BEGIN Data for this exercise

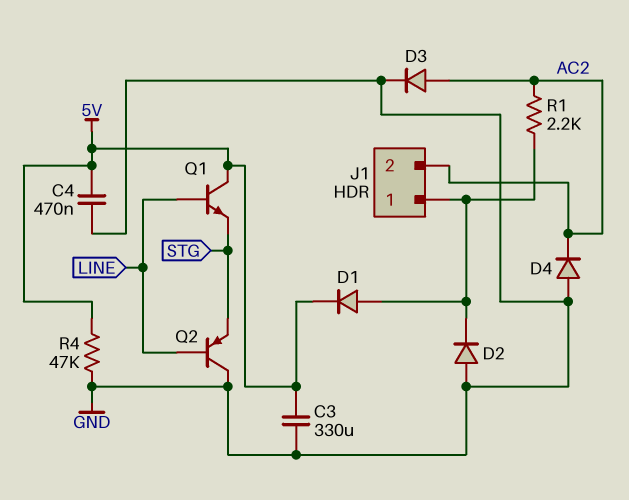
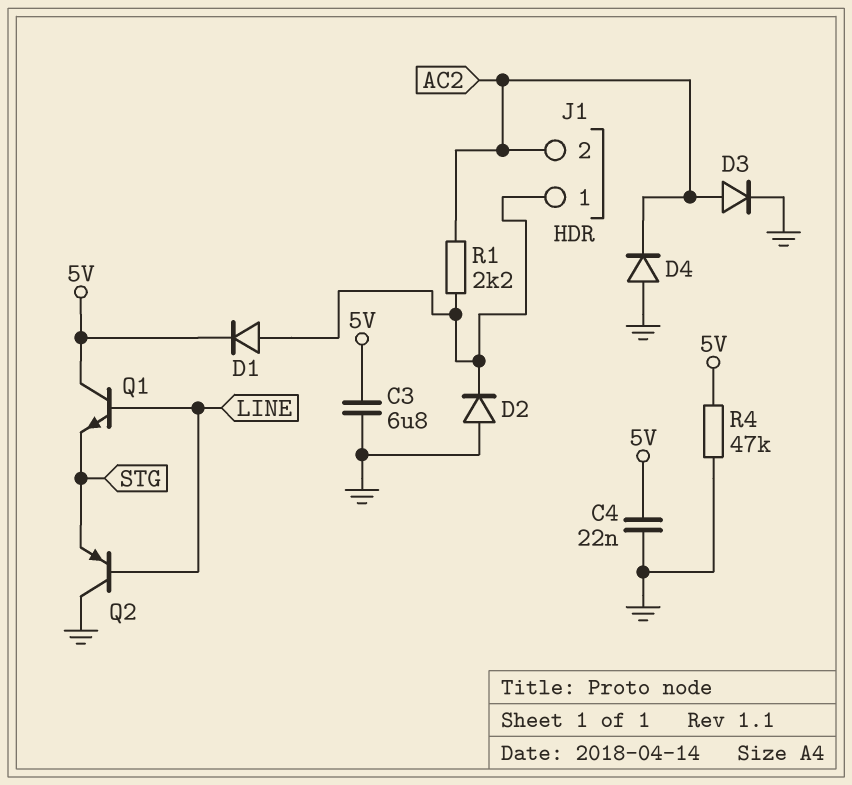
C3: 330uF (5V, GND) -> 6.8uF (5V, GND)
C4: 470nF (5V, GND) -> 22nF (5V, GND)

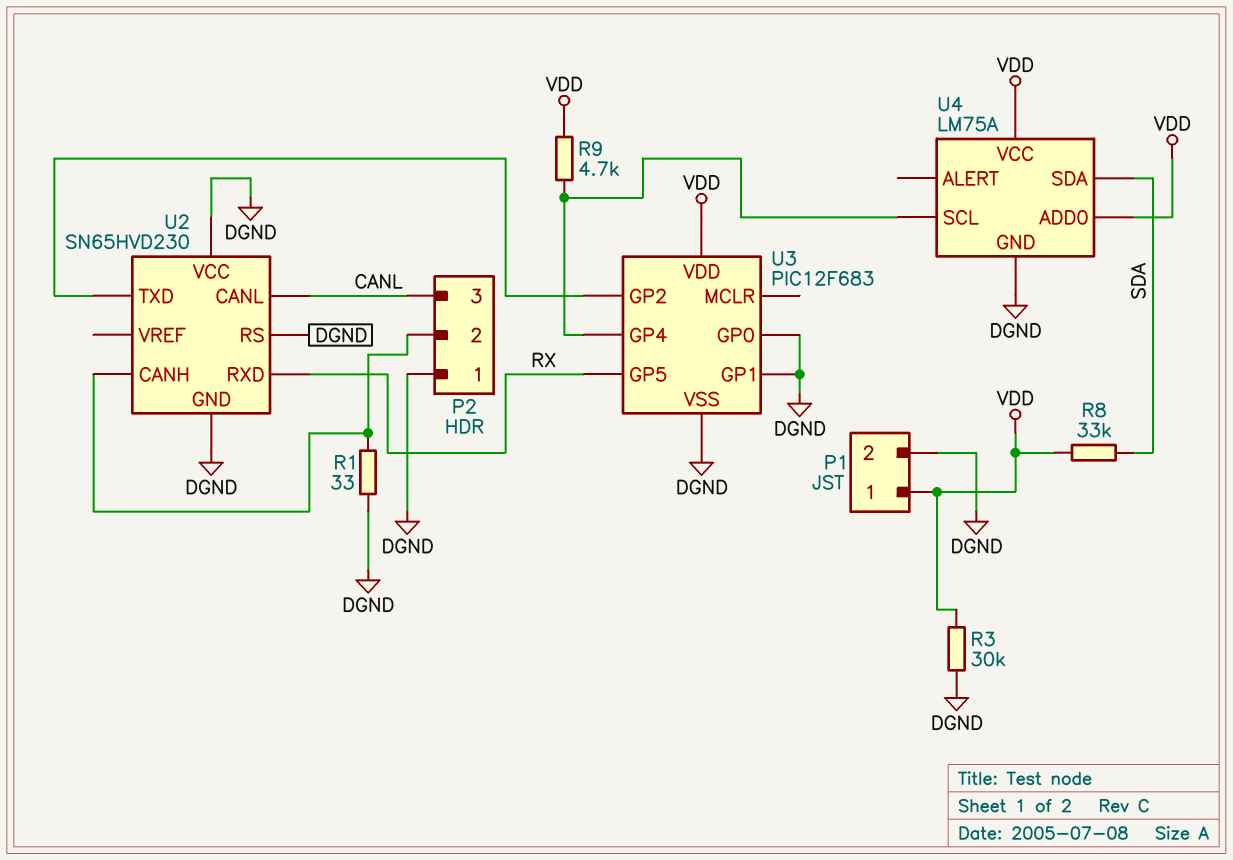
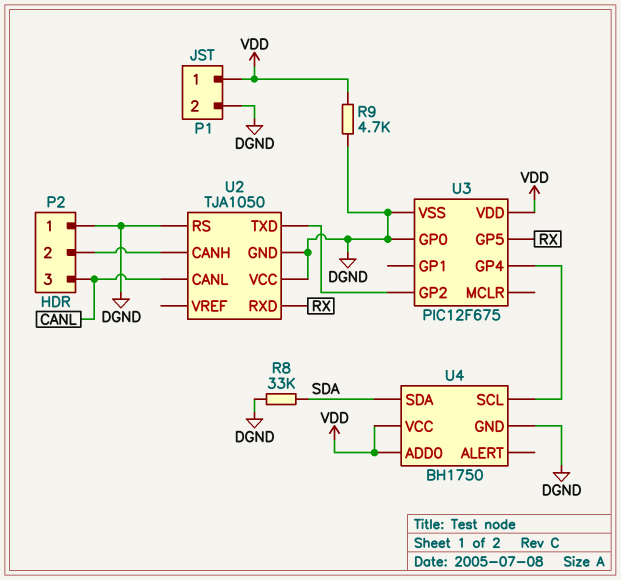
R1: 33 (DGND, P2/2) -> none
R3: 30k (DGND, VDD) -> none
R8: 33k (SDA, VDD) -> 33k (DGND, SDA)
R9: 4.7k (U3/GP4, VDD) -> 4.7k (DGND, VDD)
U2: SN65HVD230 -> TJA1050
U3: PIC12F683 -> PIC12F675
U3 pin GP1: DGND -> none
U4: LM75A -> BH1750

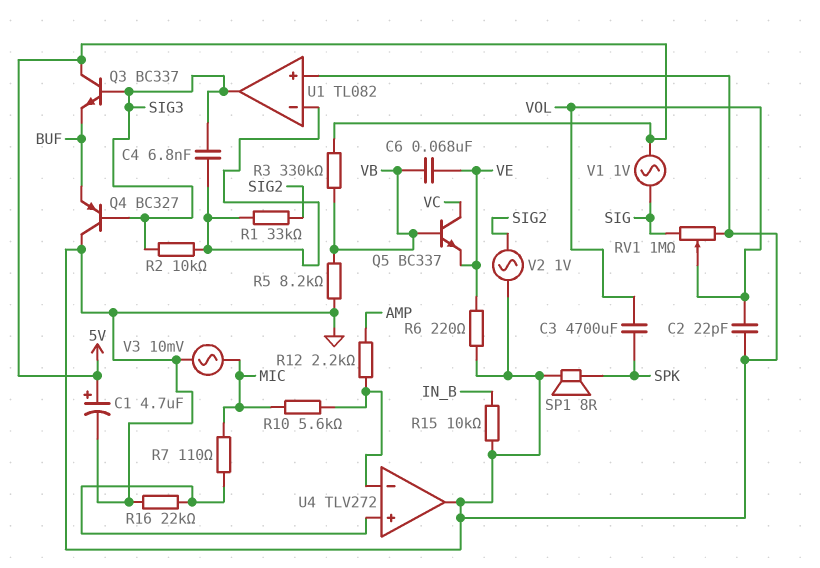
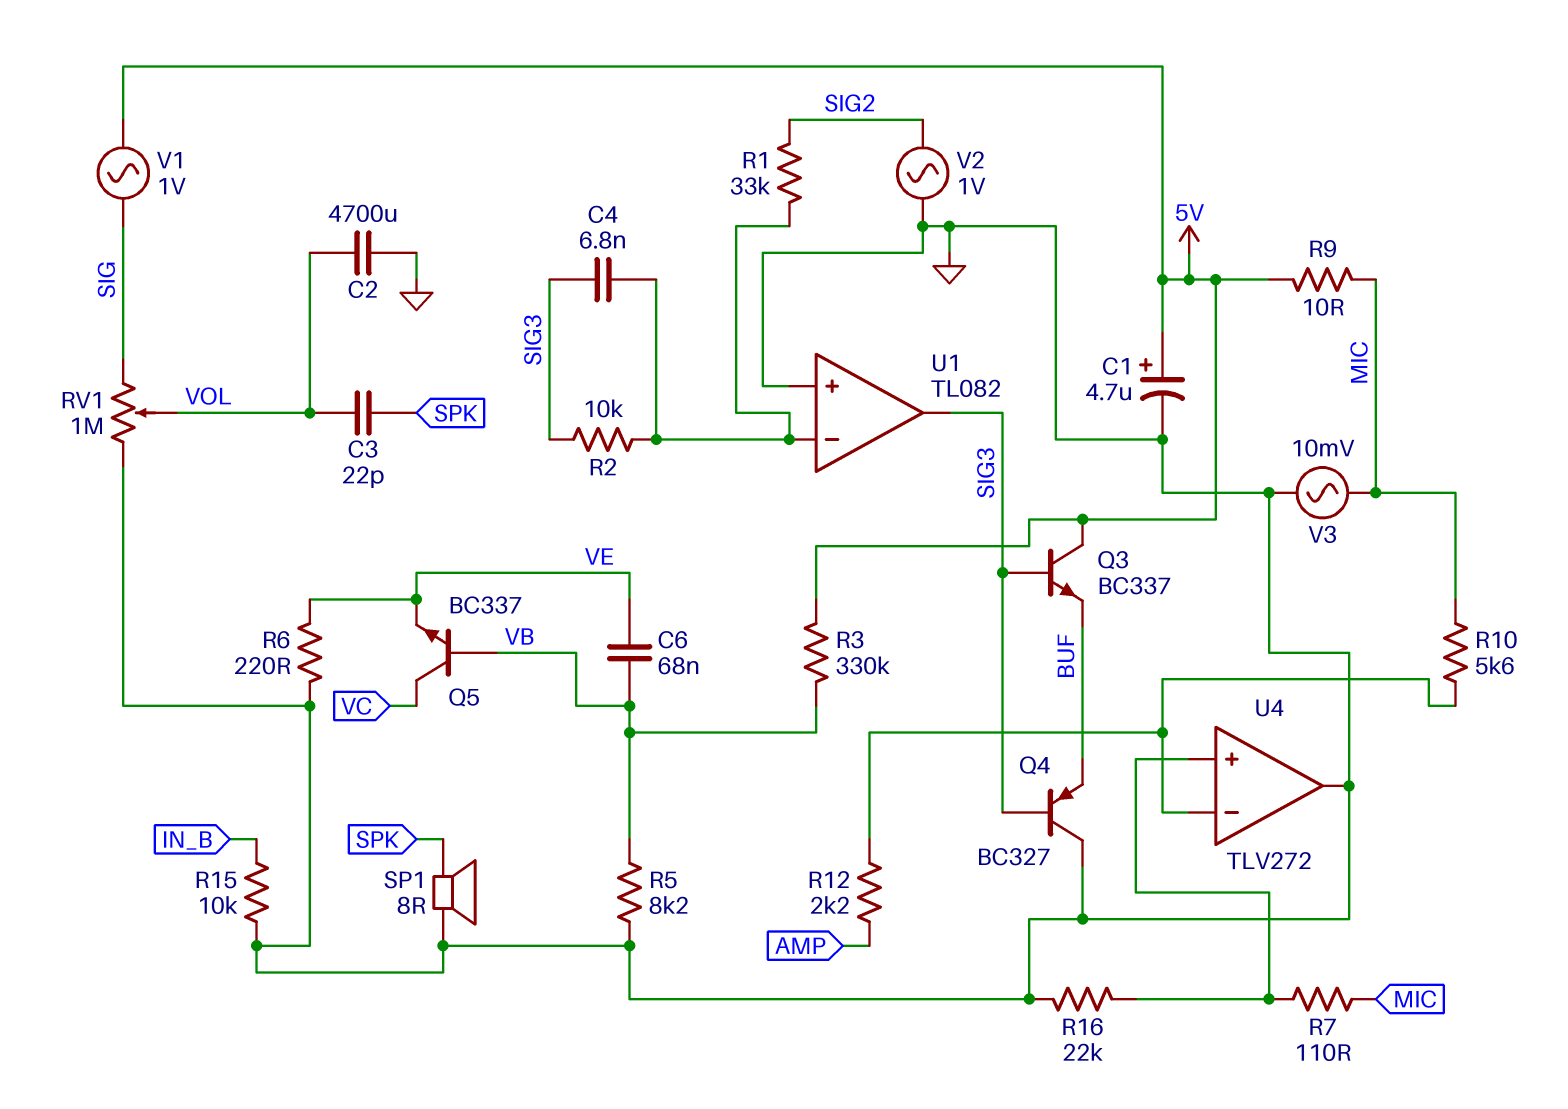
C2: 22pF (GND, VOL) -> 4700uF (GND, VOL)
C3: 4700uF (SPK, VOL) -> 22pF (SPK, VOL)
R9: none -> 10 (5V, MIC)

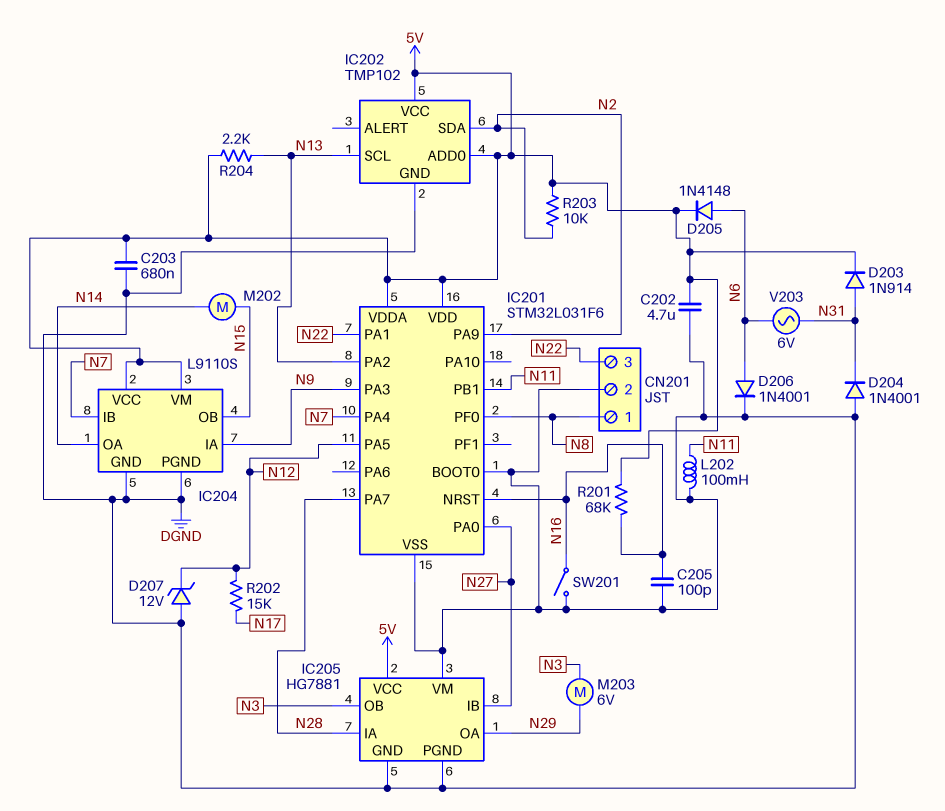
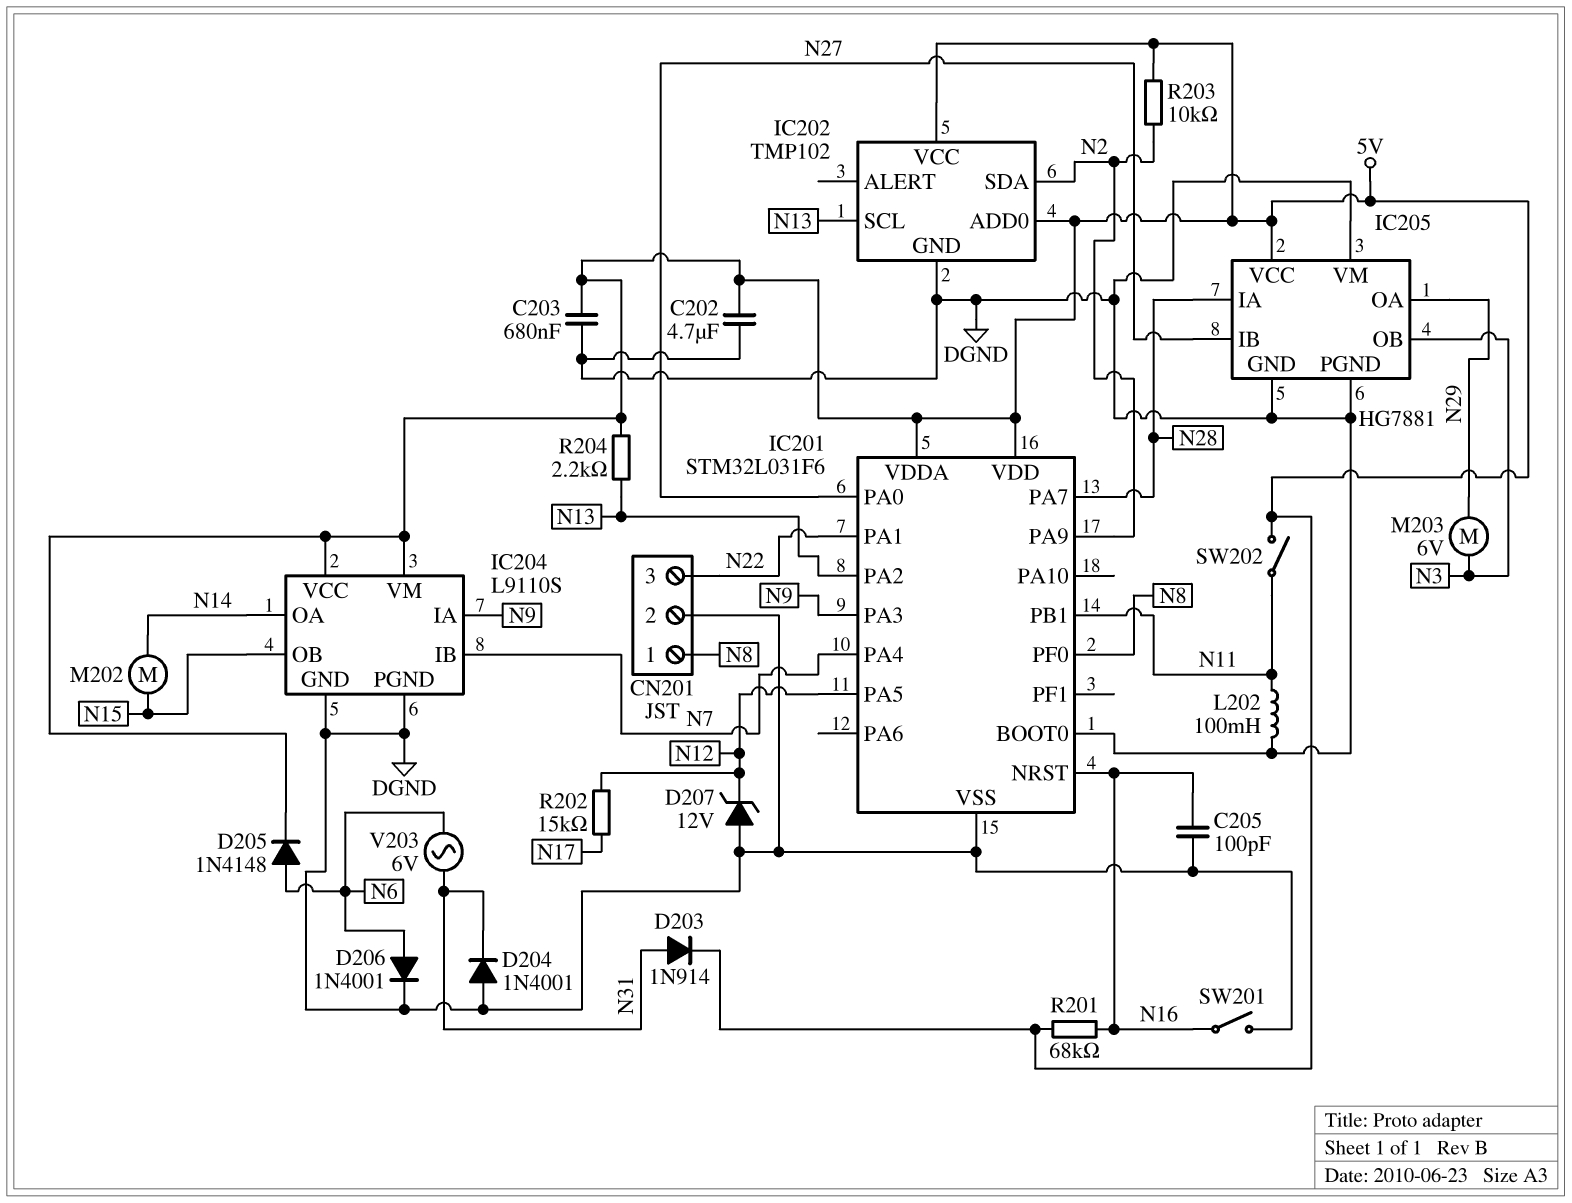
SW202: none -> switch (5V, N11)

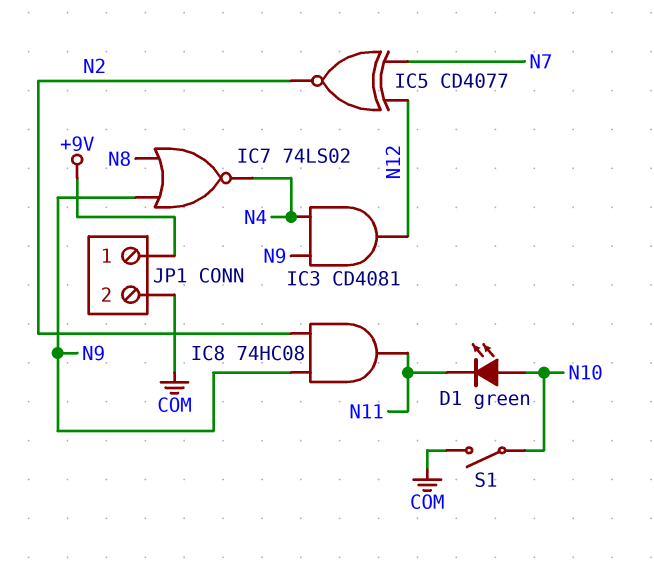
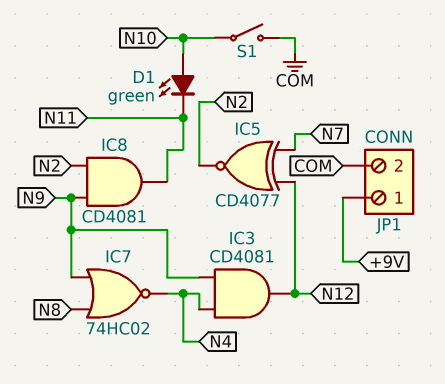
IC7: NOR 74LS02 (in N8, in N9, out N4) -> NOR 74HC02 (in N8, in N9, out N4)
IC8: AND 74HC08 (in N2, in N9, out N11) -> AND CD4081 (in N2, in N9, out N11)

END Data for this exercise

_Assigned task:_ Within these entries, output exactly the lines starting at the one with "R8: 33k (SDA, VDD) -> 33k (DGND, SDA)" and finishing at the one with "R9: none -> 10 (5V, MIC)". Leave pictures out of the output.

_Response to the task:_
R8: 33k (SDA, VDD) -> 33k (DGND, SDA)
R9: 4.7k (U3/GP4, VDD) -> 4.7k (DGND, VDD)
U2: SN65HVD230 -> TJA1050
U3: PIC12F683 -> PIC12F675
U3 pin GP1: DGND -> none
U4: LM75A -> BH1750

C2: 22pF (GND, VOL) -> 4700uF (GND, VOL)
C3: 4700uF (SPK, VOL) -> 22pF (SPK, VOL)
R9: none -> 10 (5V, MIC)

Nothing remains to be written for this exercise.